### Information supplied
:::::

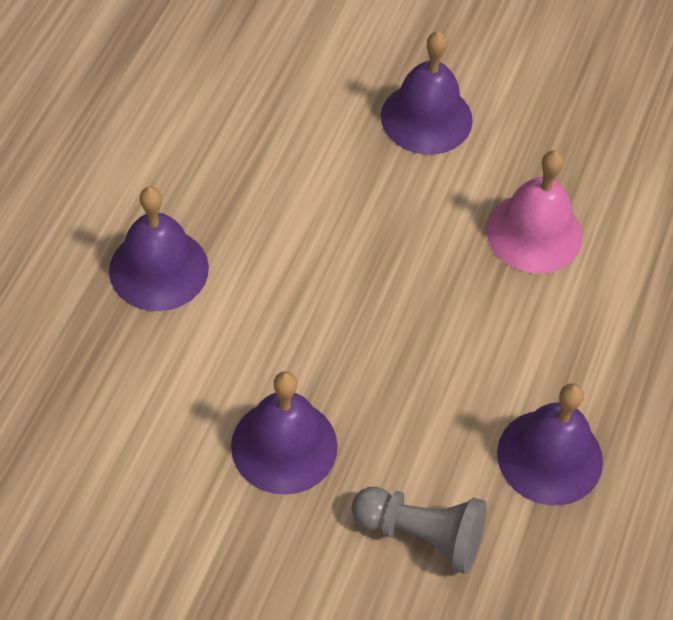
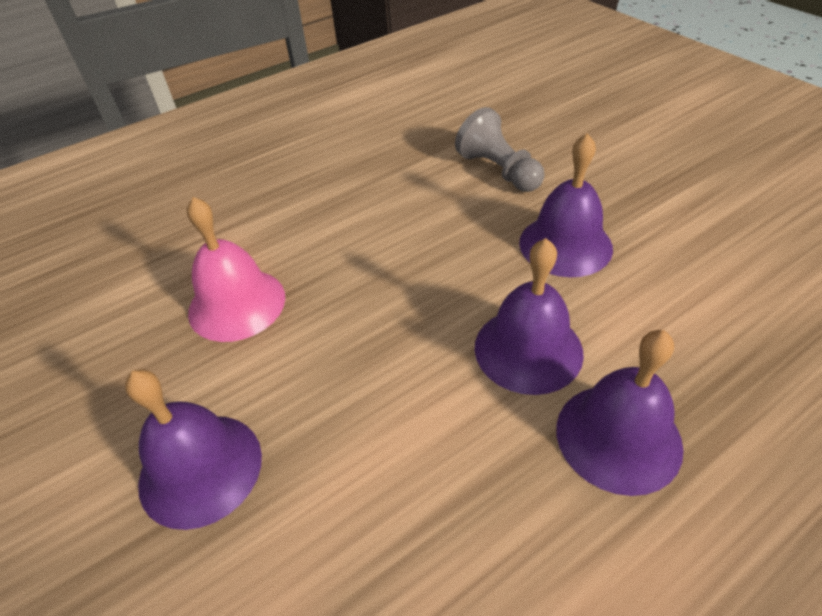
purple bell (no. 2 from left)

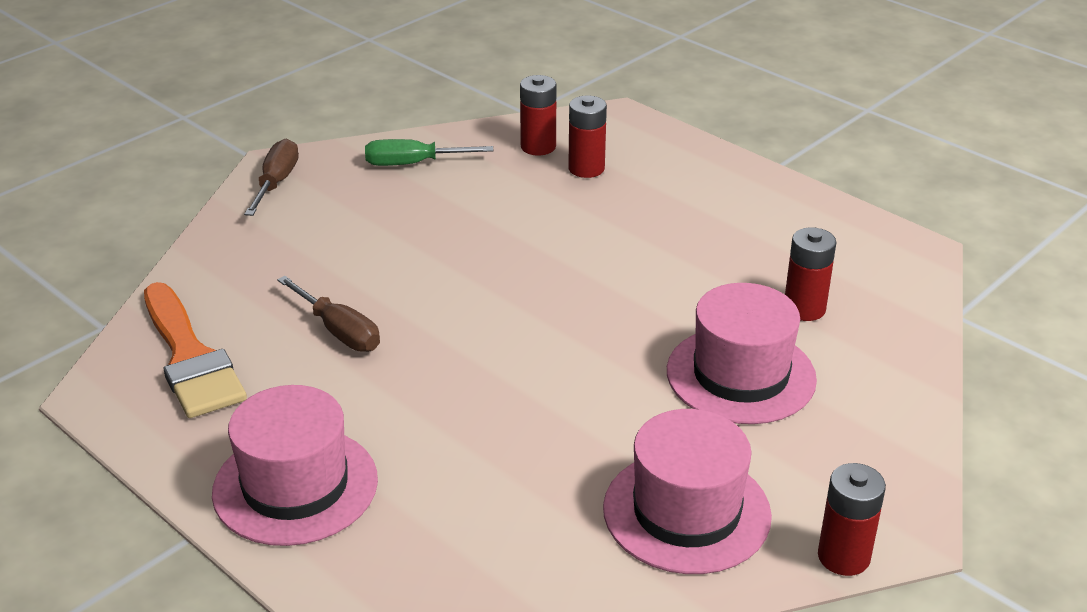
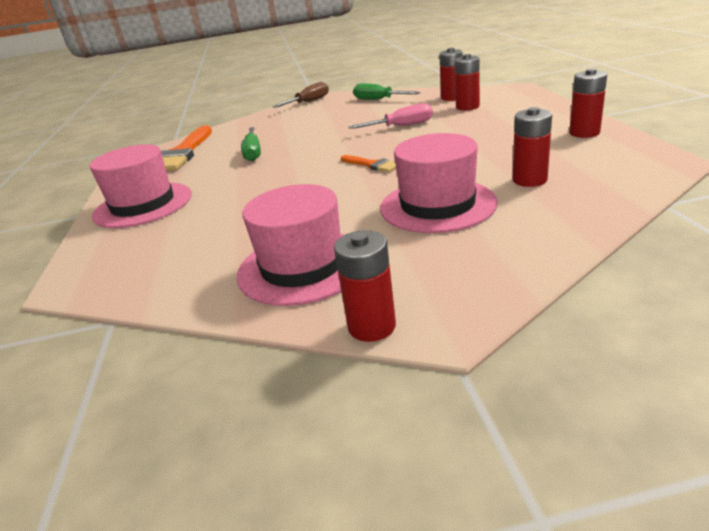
orange brush (no. 2 from left); pink screwdriver; red battery (no. 5 from left); green screwdriver (no. 1 from left)

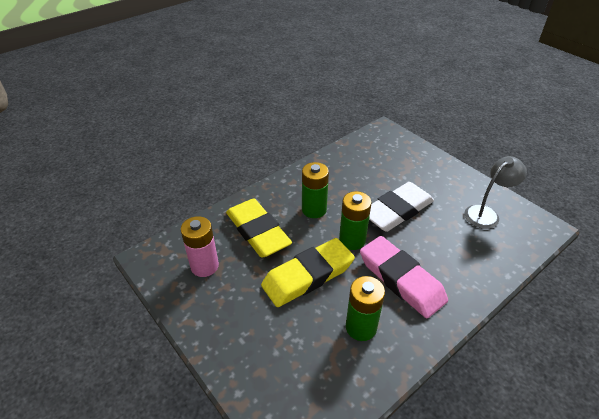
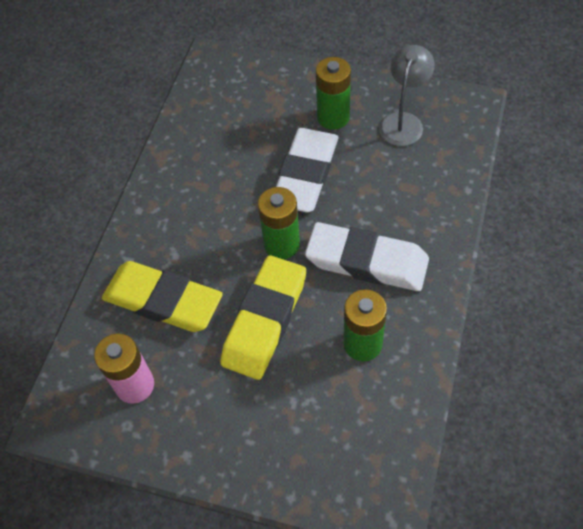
green battery (no. 2 from left); white eraser (no. 2 from left)

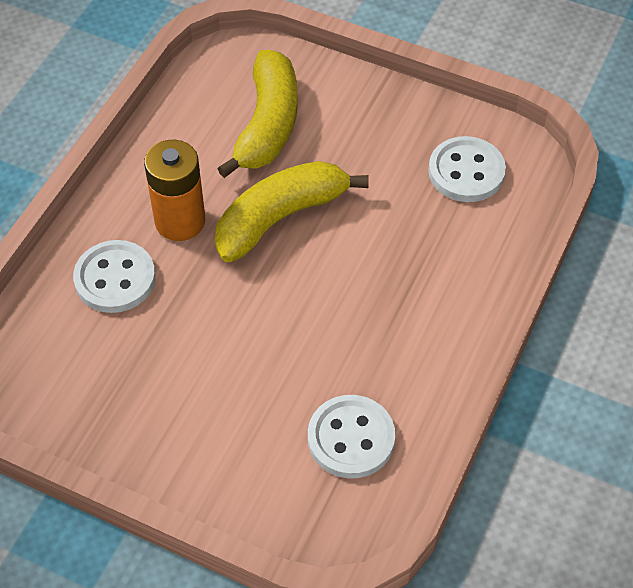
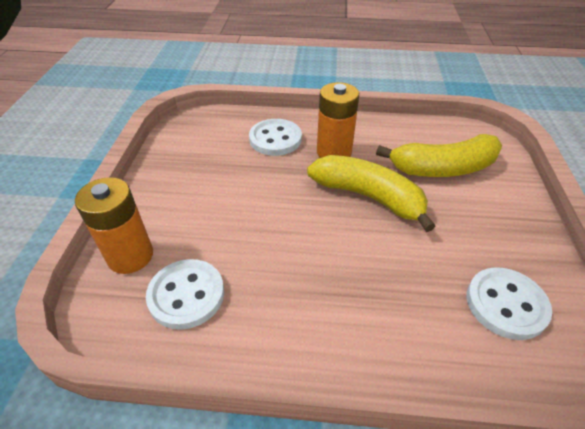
orange battery (no. 1 from left)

:::::

State the number of lines in the material above in which the string "orange" appears, with no accompanying text.

2